### What you will do
Convert the lines of the listing from the one containing "speedboat [194, 733]" through the one containing "Tiago is located at coordinates (255, 681).", both included, into a Markdown table with a Row column for the row number and a Text column for the line. Leave out any blank lines.

Entries on where items appear
········
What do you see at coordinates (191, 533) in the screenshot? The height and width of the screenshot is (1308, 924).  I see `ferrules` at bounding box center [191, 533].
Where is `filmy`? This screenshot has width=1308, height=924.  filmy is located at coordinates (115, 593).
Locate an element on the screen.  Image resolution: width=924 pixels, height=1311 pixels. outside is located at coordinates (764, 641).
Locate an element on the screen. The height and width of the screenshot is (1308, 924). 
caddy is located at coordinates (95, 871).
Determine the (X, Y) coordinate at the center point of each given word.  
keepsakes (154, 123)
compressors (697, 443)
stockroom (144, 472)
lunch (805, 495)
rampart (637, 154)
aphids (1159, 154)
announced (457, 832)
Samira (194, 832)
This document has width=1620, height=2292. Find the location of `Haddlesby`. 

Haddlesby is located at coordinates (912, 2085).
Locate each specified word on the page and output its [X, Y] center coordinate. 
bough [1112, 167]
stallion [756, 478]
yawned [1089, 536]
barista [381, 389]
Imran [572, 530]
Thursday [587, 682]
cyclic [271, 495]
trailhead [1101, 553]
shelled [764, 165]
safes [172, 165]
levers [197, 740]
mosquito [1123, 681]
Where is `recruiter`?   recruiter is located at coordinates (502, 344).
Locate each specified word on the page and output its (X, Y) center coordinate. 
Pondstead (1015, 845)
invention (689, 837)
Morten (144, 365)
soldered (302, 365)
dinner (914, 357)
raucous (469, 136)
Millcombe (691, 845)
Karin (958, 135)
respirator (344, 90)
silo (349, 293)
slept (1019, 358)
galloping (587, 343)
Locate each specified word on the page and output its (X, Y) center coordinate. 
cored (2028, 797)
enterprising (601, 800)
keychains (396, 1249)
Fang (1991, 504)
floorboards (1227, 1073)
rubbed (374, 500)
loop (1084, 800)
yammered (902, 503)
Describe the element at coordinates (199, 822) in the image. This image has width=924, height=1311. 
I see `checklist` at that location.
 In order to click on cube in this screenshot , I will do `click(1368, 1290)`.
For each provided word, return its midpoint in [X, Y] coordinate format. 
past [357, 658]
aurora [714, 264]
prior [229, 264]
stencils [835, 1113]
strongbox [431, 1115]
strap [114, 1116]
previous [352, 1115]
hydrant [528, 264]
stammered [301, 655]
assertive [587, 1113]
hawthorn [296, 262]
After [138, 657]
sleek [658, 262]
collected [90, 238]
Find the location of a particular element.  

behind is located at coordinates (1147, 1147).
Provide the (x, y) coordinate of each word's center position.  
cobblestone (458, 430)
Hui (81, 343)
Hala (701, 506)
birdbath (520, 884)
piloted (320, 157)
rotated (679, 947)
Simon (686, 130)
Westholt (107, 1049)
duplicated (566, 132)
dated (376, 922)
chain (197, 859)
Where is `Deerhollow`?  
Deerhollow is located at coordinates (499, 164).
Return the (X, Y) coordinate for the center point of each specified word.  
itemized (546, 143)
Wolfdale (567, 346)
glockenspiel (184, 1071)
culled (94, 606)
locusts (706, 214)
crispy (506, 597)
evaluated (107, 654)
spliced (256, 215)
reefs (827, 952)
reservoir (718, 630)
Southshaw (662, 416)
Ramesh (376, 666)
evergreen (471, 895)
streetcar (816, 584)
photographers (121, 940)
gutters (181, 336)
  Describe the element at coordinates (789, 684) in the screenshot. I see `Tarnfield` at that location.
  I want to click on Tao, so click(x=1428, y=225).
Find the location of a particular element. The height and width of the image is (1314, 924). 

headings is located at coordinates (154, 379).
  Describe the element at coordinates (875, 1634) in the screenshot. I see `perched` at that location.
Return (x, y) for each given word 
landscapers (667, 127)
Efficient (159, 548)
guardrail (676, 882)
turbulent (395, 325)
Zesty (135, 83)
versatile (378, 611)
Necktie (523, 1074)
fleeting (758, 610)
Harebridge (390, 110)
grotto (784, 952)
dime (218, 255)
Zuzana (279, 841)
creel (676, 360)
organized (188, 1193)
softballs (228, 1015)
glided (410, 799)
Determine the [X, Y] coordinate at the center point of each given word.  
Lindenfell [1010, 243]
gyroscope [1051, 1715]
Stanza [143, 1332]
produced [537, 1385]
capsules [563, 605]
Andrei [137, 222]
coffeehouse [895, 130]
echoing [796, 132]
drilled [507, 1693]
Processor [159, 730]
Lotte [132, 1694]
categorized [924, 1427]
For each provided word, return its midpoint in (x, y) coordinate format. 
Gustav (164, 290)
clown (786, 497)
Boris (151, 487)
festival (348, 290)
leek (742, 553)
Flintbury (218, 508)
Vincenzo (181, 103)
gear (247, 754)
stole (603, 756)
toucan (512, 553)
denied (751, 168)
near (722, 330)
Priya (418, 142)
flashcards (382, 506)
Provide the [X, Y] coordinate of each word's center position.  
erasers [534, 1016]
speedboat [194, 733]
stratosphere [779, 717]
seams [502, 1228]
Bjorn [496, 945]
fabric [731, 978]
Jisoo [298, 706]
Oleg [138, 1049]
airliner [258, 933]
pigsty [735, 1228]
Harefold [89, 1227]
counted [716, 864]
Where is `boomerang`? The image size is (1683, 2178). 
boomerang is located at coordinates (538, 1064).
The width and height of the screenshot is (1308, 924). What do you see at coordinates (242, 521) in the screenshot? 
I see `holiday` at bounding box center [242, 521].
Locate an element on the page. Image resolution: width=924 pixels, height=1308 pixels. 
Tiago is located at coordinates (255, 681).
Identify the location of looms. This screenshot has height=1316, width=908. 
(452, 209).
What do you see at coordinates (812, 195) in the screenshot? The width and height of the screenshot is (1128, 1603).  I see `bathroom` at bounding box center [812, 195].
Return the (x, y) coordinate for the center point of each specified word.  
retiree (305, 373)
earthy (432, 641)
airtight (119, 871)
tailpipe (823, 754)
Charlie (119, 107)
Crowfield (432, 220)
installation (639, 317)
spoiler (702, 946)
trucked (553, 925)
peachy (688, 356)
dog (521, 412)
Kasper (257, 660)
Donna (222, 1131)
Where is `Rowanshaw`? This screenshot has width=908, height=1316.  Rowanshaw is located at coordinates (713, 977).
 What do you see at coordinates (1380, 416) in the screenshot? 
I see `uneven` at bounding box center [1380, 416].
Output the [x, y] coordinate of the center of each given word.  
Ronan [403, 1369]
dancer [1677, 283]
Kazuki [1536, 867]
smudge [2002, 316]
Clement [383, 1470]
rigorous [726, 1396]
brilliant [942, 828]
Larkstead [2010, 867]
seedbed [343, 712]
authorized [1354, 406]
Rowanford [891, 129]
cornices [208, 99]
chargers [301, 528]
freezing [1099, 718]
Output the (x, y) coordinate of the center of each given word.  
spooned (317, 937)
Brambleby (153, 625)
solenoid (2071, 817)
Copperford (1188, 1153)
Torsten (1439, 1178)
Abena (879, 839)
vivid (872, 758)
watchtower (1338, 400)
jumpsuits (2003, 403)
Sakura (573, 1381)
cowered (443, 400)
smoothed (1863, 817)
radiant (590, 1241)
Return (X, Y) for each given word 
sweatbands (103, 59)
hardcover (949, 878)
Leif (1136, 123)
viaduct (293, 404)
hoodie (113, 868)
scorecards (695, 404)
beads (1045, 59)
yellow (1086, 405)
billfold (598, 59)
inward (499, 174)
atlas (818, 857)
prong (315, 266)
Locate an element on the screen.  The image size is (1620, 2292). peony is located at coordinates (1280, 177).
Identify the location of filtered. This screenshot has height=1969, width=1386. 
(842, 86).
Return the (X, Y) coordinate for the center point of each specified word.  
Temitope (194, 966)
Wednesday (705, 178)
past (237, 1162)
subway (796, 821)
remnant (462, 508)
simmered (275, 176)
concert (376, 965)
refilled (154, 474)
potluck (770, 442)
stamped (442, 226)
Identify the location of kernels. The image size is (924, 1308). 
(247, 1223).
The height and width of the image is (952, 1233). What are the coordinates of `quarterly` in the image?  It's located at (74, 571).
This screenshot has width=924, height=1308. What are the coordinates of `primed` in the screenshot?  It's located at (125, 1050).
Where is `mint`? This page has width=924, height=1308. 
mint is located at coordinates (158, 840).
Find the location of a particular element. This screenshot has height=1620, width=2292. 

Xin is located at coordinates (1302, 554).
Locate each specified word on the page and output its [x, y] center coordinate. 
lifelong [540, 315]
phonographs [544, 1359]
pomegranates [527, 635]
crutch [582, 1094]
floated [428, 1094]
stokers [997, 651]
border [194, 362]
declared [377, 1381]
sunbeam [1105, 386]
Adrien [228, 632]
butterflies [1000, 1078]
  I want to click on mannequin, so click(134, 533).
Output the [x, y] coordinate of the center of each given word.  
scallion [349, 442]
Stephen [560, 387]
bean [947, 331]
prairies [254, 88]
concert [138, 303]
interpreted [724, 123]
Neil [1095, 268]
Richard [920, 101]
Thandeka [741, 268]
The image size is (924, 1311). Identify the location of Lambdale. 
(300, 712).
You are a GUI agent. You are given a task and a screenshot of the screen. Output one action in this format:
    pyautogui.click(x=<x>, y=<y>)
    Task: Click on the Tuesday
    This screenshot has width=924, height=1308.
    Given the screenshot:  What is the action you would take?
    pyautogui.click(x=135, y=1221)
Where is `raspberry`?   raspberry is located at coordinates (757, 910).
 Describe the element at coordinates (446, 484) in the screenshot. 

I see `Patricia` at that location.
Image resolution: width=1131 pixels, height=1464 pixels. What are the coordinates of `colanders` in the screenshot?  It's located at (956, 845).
········
### Written answer
| Row | Text |
|---|---|
| 1 | speedboat [194, 733] |
| 2 | stratosphere [779, 717] |
| 3 | seams [502, 1228] |
| 4 | Bjorn [496, 945] |
| 5 | fabric [731, 978] |
| 6 | Jisoo [298, 706] |
| 7 | Oleg [138, 1049] |
| 8 | airliner [258, 933] |
| 9 | pigsty [735, 1228] |
| 10 | Harefold [89, 1227] |
| 11 | counted [716, 864] |
| 12 | Where is `boomerang`? The image size is (1683, 2178).  |
| 13 | boomerang is located at coordinates (538, 1064). |
| 14 | The width and height of the screenshot is (1308, 924). What do you see at coordinates (242, 521) in the screenshot?  |
| 15 | I see `holiday` at bounding box center [242, 521]. |
| 16 | Locate an element on the page. Image resolution: width=924 pixels, height=1308 pixels.  |
| 17 | Tiago is located at coordinates (255, 681). |